## Your goal
A word-for-word copy of the line containing "purple tile I5" and every following line to the end of the data below is all the answer should hold.

## Supplied information
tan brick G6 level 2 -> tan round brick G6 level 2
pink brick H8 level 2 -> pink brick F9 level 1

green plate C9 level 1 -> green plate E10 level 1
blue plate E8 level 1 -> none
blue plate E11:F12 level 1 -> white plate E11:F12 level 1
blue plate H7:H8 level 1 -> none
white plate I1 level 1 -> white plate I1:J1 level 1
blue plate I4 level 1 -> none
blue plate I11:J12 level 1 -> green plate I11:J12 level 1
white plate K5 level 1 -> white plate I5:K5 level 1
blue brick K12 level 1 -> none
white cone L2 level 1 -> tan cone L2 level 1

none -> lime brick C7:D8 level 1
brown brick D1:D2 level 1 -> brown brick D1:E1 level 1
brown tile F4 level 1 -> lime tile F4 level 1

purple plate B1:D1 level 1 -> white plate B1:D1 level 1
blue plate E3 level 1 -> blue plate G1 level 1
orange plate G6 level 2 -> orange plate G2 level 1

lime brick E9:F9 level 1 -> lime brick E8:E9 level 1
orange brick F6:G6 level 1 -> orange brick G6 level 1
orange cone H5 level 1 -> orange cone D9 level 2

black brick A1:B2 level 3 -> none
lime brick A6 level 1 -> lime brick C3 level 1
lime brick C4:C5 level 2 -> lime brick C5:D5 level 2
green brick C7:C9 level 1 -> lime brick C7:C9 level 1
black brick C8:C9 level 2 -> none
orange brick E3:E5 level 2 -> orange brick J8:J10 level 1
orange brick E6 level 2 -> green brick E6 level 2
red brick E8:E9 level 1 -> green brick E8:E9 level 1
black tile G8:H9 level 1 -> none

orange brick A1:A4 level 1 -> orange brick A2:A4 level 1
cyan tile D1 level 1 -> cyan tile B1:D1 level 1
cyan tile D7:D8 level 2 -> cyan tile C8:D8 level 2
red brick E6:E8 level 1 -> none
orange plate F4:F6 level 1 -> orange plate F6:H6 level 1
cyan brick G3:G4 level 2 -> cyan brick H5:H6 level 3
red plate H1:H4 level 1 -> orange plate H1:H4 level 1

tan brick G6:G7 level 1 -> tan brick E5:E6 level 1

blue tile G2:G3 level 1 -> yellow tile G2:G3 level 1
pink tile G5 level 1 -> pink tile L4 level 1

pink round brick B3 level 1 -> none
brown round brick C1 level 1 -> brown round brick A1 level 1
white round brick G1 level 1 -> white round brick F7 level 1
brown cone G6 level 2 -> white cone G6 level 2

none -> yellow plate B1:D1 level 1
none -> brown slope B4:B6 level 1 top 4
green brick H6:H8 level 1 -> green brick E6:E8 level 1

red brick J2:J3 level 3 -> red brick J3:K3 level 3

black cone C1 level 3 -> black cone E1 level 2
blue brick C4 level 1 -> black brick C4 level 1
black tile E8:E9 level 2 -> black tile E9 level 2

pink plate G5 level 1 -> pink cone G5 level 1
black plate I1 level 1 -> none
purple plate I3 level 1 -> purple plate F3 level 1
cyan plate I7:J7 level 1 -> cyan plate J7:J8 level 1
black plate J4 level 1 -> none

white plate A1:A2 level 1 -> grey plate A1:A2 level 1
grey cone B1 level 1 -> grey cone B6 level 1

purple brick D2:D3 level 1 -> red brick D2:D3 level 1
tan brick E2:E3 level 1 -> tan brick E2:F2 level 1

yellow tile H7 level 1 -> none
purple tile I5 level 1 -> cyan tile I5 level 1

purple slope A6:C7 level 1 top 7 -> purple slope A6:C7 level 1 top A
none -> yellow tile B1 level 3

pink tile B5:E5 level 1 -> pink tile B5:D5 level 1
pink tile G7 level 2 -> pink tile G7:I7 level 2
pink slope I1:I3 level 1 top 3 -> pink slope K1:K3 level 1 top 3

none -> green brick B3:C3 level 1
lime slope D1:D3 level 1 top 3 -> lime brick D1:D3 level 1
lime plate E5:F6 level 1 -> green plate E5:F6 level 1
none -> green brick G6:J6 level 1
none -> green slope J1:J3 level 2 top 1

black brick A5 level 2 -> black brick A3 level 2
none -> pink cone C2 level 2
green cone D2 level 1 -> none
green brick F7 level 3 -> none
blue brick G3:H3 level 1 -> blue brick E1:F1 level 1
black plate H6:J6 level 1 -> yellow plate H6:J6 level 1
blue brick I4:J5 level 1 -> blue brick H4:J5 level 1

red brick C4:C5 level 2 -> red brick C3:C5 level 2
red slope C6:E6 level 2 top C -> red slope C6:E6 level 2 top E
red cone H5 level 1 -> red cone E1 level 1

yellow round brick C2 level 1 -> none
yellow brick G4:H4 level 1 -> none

## Finished task
purple tile I5 level 1 -> cyan tile I5 level 1

purple slope A6:C7 level 1 top 7 -> purple slope A6:C7 level 1 top A
none -> yellow tile B1 level 3

pink tile B5:E5 level 1 -> pink tile B5:D5 level 1
pink tile G7 level 2 -> pink tile G7:I7 level 2
pink slope I1:I3 level 1 top 3 -> pink slope K1:K3 level 1 top 3

none -> green brick B3:C3 level 1
lime slope D1:D3 level 1 top 3 -> lime brick D1:D3 level 1
lime plate E5:F6 level 1 -> green plate E5:F6 level 1
none -> green brick G6:J6 level 1
none -> green slope J1:J3 level 2 top 1

black brick A5 level 2 -> black brick A3 level 2
none -> pink cone C2 level 2
green cone D2 level 1 -> none
green brick F7 level 3 -> none
blue brick G3:H3 level 1 -> blue brick E1:F1 level 1
black plate H6:J6 level 1 -> yellow plate H6:J6 level 1
blue brick I4:J5 level 1 -> blue brick H4:J5 level 1

red brick C4:C5 level 2 -> red brick C3:C5 level 2
red slope C6:E6 level 2 top C -> red slope C6:E6 level 2 top E
red cone H5 level 1 -> red cone E1 level 1

yellow round brick C2 level 1 -> none
yellow brick G4:H4 level 1 -> none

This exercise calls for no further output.